-- START --

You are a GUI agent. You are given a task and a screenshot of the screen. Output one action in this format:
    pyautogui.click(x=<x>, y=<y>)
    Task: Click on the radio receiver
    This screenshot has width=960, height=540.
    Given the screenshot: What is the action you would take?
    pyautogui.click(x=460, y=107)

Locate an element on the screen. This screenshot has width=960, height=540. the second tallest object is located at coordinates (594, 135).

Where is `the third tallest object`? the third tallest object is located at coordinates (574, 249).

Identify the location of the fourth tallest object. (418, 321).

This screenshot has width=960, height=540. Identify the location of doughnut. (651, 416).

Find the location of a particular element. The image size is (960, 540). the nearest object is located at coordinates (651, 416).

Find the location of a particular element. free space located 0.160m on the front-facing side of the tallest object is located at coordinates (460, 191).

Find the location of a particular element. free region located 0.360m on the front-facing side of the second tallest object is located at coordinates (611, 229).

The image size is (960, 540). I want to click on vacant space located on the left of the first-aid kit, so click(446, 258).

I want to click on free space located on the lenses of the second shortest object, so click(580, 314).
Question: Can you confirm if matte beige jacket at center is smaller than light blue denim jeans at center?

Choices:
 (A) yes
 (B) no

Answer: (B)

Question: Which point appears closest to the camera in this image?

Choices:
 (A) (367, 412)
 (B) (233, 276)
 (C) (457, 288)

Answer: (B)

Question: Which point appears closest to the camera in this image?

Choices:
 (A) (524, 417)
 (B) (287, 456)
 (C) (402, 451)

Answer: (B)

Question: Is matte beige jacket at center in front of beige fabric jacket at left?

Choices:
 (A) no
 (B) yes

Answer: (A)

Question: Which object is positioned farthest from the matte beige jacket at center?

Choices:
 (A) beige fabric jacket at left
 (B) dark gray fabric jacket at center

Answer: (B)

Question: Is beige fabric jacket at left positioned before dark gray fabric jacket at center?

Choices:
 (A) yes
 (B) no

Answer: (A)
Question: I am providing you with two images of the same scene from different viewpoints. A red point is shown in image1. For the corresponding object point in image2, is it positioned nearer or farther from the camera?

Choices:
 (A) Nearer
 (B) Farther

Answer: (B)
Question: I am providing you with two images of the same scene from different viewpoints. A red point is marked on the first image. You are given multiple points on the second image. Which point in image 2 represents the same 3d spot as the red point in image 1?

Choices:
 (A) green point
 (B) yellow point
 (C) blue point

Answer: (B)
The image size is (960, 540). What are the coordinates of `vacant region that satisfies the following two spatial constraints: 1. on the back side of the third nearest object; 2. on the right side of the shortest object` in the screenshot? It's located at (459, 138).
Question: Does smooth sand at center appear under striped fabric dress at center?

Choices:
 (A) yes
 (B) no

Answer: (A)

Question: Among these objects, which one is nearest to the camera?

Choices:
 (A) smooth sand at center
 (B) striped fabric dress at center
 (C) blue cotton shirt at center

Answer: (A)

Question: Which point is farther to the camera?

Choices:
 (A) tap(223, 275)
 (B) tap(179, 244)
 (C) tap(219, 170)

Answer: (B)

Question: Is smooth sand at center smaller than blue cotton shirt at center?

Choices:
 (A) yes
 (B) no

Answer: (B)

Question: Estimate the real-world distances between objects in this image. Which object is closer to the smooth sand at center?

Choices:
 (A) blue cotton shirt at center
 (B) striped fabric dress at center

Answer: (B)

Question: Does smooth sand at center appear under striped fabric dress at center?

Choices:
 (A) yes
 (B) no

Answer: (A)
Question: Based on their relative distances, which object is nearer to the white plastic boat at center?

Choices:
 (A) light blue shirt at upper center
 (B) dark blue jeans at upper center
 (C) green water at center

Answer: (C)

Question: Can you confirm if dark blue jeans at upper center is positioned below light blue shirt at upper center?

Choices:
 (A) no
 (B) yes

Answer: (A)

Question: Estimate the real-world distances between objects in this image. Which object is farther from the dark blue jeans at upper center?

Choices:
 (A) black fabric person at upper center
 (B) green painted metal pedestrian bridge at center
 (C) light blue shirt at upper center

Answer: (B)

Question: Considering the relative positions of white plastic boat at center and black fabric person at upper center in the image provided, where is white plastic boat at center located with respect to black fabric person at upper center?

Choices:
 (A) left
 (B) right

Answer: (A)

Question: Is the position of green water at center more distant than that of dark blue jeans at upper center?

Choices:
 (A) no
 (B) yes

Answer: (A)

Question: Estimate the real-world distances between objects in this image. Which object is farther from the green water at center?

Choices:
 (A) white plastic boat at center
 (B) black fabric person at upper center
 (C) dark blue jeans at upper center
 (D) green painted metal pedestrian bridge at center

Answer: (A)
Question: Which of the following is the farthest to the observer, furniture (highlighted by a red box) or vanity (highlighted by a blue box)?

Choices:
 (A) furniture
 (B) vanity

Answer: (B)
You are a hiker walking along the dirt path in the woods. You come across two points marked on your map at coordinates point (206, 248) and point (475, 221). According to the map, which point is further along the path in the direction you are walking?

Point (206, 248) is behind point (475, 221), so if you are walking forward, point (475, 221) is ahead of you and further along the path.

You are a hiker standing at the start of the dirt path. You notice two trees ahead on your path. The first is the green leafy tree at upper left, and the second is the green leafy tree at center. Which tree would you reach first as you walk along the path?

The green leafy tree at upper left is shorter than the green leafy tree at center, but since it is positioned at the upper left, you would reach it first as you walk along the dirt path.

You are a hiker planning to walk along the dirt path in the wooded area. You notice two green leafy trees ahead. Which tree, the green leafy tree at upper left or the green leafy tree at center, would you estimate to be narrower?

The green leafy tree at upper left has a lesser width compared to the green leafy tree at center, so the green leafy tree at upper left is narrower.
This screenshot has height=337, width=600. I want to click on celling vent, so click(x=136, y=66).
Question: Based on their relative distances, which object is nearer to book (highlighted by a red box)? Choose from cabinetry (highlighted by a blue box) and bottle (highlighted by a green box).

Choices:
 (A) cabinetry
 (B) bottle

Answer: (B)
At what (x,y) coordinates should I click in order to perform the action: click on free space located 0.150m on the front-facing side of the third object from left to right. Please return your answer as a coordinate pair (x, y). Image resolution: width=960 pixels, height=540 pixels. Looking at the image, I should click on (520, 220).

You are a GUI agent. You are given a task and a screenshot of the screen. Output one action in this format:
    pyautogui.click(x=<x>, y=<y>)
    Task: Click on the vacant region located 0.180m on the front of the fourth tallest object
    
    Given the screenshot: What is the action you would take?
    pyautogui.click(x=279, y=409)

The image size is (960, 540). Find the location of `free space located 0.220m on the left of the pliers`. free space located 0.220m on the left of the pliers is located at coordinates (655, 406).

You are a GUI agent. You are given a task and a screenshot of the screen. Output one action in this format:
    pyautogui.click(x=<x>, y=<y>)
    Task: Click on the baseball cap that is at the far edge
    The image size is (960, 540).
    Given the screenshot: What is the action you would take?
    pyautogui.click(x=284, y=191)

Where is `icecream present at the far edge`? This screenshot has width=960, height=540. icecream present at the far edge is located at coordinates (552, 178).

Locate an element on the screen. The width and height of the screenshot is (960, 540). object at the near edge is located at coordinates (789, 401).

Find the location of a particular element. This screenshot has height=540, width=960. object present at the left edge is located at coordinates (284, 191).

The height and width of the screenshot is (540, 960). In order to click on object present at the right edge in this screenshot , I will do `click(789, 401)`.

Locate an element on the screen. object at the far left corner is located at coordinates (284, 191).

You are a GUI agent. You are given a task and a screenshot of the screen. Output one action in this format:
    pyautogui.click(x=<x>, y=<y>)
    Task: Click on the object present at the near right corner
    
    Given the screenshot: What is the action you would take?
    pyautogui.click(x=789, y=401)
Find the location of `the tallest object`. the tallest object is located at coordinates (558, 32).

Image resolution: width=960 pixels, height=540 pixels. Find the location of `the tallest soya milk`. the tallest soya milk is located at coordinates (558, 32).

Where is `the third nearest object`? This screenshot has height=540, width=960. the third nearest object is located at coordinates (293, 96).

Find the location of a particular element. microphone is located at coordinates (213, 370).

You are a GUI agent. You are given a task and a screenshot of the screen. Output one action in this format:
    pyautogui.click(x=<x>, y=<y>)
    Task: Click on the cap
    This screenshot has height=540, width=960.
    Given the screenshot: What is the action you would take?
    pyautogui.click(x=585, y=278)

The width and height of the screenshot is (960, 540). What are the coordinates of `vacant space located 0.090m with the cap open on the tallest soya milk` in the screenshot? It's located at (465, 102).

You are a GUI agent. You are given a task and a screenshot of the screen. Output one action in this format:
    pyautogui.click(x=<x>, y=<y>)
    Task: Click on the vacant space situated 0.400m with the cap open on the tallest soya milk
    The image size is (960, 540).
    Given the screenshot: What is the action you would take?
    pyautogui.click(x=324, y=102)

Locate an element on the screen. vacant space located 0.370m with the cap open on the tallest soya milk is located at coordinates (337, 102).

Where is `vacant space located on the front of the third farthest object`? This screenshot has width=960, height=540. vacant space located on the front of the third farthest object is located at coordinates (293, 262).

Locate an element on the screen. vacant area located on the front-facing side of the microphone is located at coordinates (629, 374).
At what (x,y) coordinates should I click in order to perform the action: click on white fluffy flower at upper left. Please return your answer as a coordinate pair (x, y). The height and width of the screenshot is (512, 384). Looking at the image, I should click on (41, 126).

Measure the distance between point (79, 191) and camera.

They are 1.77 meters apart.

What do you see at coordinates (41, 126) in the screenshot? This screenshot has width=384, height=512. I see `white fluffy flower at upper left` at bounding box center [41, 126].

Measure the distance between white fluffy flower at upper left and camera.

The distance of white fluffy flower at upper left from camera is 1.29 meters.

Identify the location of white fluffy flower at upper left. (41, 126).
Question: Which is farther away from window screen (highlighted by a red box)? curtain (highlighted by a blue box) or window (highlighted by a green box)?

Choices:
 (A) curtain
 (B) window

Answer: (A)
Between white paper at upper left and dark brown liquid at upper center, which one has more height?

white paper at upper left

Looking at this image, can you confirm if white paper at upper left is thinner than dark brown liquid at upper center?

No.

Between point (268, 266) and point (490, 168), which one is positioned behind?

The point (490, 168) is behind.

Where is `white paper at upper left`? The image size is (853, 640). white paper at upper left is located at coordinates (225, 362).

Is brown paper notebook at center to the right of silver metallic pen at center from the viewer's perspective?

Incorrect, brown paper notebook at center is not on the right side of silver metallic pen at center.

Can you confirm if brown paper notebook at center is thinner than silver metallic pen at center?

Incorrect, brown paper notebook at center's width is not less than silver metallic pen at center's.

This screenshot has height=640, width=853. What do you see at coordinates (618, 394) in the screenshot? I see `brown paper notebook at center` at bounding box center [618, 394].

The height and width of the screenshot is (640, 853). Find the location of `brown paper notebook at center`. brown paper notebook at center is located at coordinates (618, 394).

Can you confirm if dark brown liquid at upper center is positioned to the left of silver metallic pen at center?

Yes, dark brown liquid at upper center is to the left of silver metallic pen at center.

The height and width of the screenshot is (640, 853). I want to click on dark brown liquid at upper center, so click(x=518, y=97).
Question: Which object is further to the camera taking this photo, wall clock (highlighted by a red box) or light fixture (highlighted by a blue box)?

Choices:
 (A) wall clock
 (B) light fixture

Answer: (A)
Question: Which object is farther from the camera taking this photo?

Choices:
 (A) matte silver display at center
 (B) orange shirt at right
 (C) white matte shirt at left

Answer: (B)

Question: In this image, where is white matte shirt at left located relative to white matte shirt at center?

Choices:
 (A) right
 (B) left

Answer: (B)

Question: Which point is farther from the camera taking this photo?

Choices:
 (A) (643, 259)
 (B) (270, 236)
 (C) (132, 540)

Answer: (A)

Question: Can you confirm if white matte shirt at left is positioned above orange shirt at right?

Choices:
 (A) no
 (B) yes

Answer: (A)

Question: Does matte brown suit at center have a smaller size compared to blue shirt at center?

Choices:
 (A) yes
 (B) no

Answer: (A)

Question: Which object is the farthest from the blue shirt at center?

-- END --

EXERCISE AIM —
Reproduce word for word the stretch of the material from its very first line through the line containing "Locate an element on the screen. This", with both of those lines included.

OUTPUT —
You are a GUI agent. You are given a task and a screenshot of the screen. Output one action in this format:
    pyautogui.click(x=<x>, y=<y>)
    Task: Click on the radio receiver
    This screenshot has width=960, height=540.
    Given the screenshot: What is the action you would take?
    pyautogui.click(x=460, y=107)

Locate an element on the screen. This screenshot has width=960, height=540. the second tallest object is located at coordinates (594, 135).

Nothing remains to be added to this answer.